----- Dataset records -----
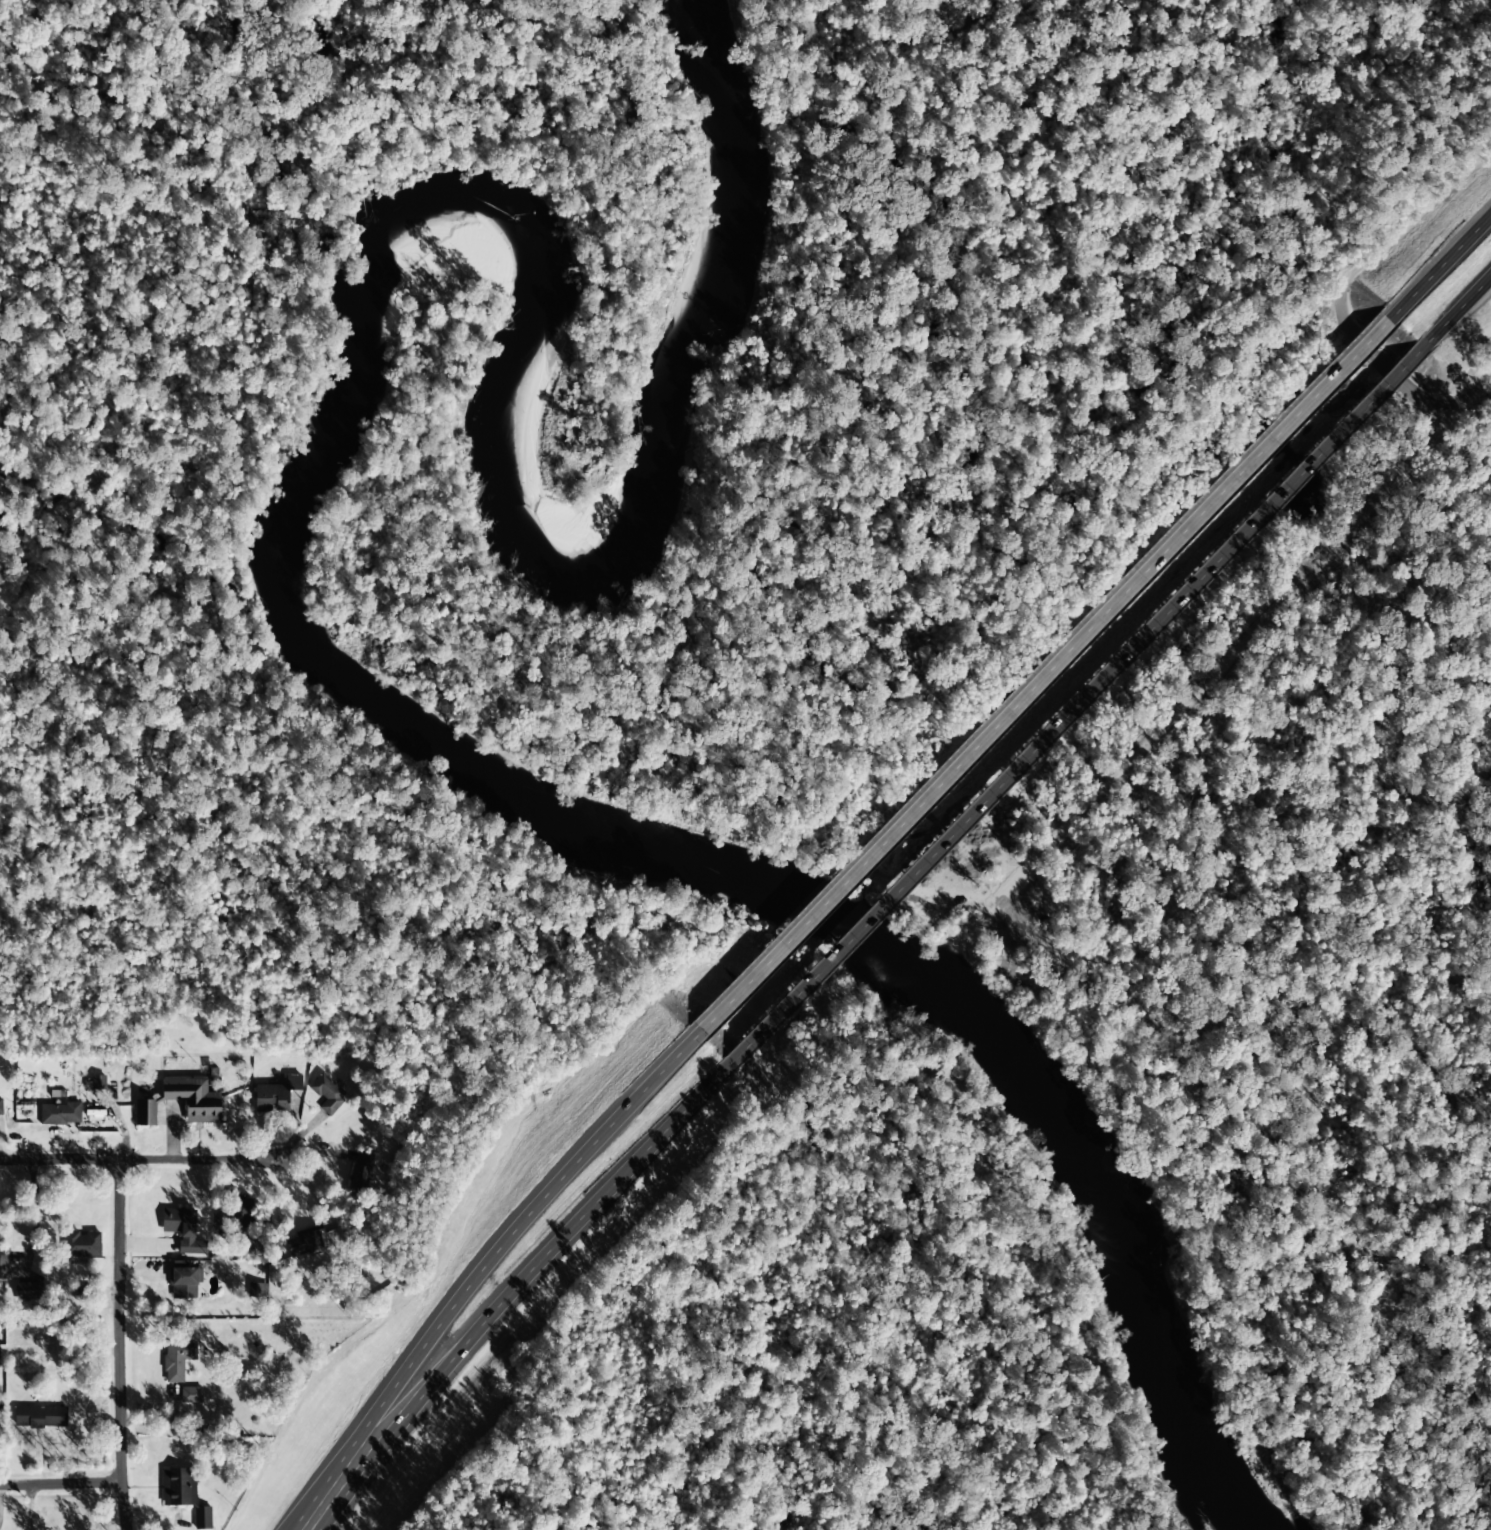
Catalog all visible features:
road: (1441, 267)
road: (1349, 277)
road: (1456, 311)
road: (1230, 664)
road: (1043, 679)
road: (1071, 710)
building: (97, 1082)
building: (327, 1094)
building: (275, 1095)
building: (193, 1099)
building: (0, 1109)
building: (60, 1111)
building: (145, 1113)
road: (138, 1163)
building: (242, 1214)
road: (522, 1219)
building: (183, 1230)
building: (313, 1242)
building: (81, 1245)
road: (552, 1250)
building: (2, 1267)
building: (183, 1281)
building: (257, 1290)
building: (28, 1291)
road: (119, 1347)
building: (2, 1356)
building: (177, 1360)
building: (190, 1395)
building: (40, 1417)
road: (343, 1476)
road: (60, 1486)
building: (178, 1487)
road: (26, 1509)
building: (202, 1518)

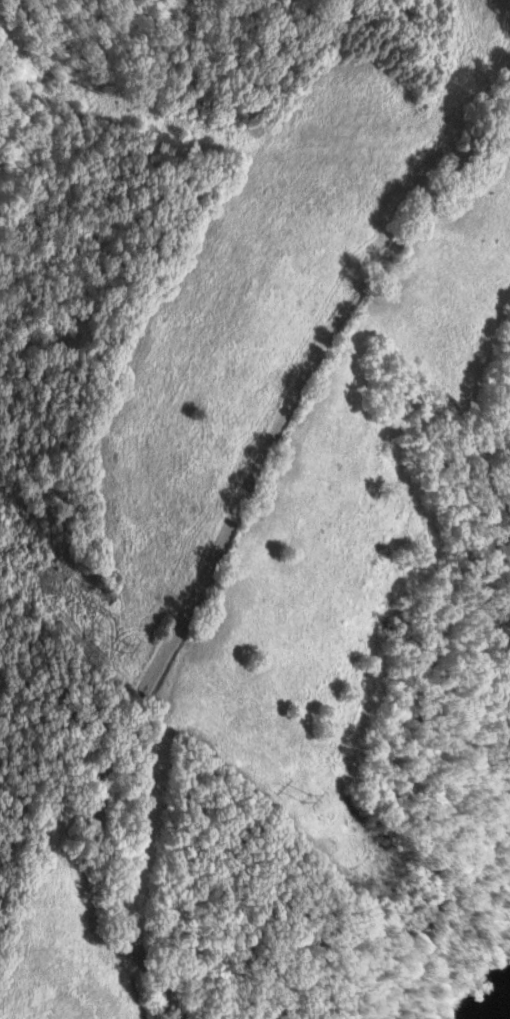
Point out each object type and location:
road: (225, 522)
power tower: (120, 647)
power tower: (308, 801)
-----
__Exercise description__. Output the entries exactly and keep every picture out of them.

__Reply__.
Catalog all visible features:
road: (1441, 267)
road: (1349, 277)
road: (1456, 311)
road: (1230, 664)
road: (1043, 679)
road: (1071, 710)
building: (97, 1082)
building: (327, 1094)
building: (275, 1095)
building: (193, 1099)
building: (0, 1109)
building: (60, 1111)
building: (145, 1113)
road: (138, 1163)
building: (242, 1214)
road: (522, 1219)
building: (183, 1230)
building: (313, 1242)
building: (81, 1245)
road: (552, 1250)
building: (2, 1267)
building: (183, 1281)
building: (257, 1290)
building: (28, 1291)
road: (119, 1347)
building: (2, 1356)
building: (177, 1360)
building: (190, 1395)
building: (40, 1417)
road: (343, 1476)
road: (60, 1486)
building: (178, 1487)
road: (26, 1509)
building: (202, 1518)

Point out each object type and location:
road: (225, 522)
power tower: (120, 647)
power tower: (308, 801)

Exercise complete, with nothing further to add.